### INPUT FOR THIS TASK:
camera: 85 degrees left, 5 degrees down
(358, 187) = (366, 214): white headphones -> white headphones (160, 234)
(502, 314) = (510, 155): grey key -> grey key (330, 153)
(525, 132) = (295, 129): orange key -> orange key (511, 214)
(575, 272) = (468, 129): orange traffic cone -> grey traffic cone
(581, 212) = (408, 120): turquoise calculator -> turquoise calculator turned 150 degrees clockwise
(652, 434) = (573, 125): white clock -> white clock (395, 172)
--
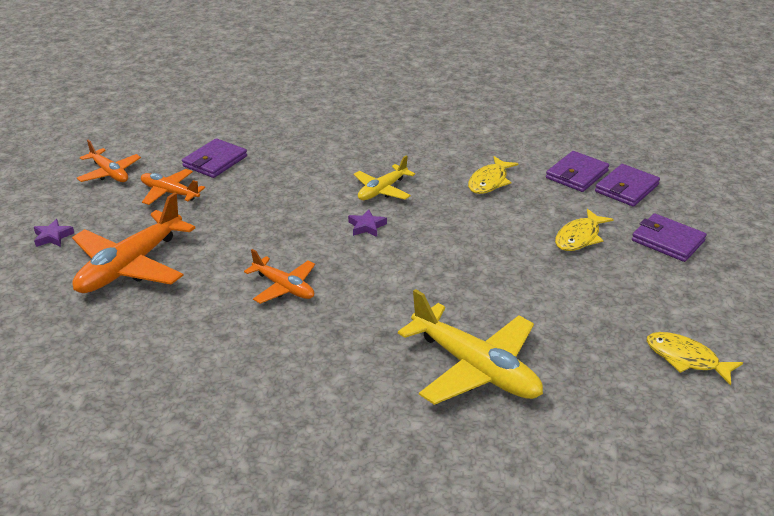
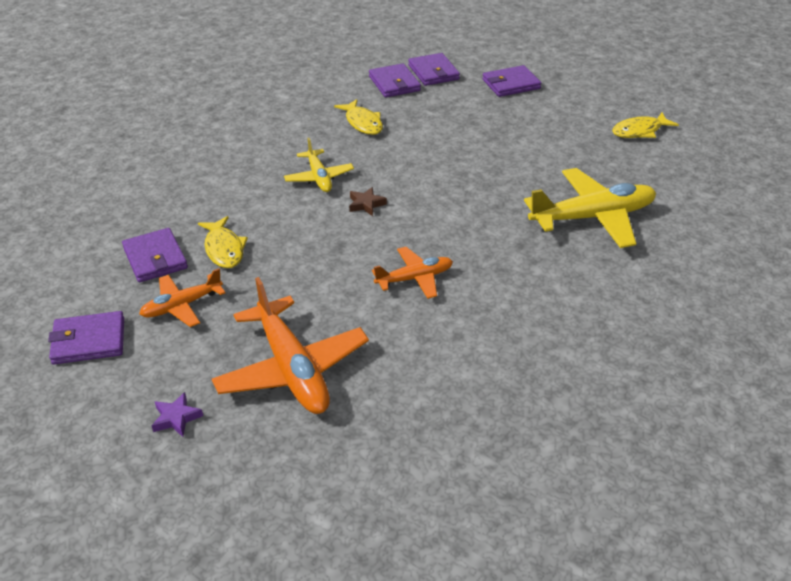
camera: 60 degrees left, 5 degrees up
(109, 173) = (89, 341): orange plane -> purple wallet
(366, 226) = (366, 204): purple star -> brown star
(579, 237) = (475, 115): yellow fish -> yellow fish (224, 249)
---
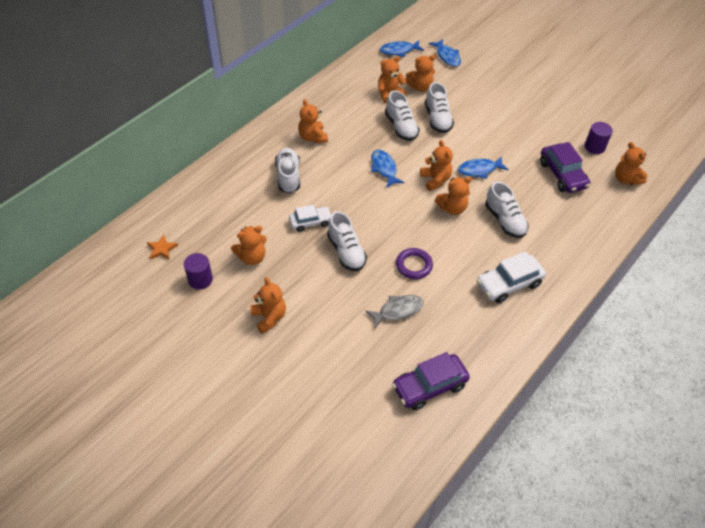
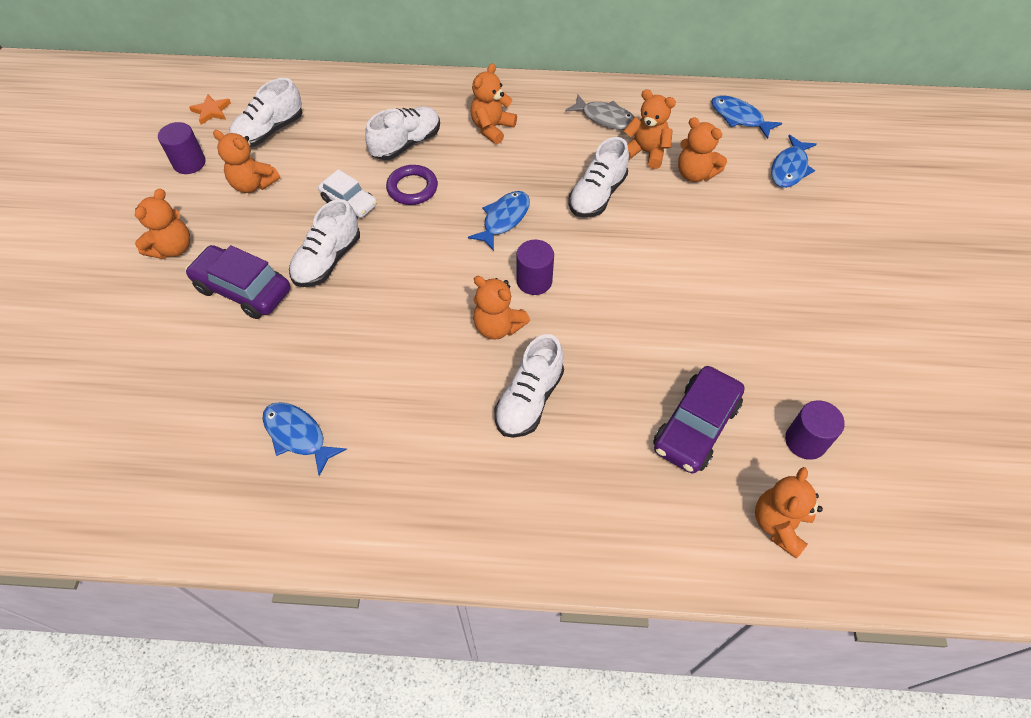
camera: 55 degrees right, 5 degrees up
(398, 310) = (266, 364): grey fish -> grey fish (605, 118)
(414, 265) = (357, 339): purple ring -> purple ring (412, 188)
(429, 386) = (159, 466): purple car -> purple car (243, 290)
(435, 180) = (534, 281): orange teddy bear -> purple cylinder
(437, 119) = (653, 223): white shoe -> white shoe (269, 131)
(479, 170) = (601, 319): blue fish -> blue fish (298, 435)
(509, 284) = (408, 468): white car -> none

### WHAT THIS TASK INVOLVES:
Report how many lines in the entries hold the string "orange". Nothing but the number is wanted.

### ANSWER BELOW:
4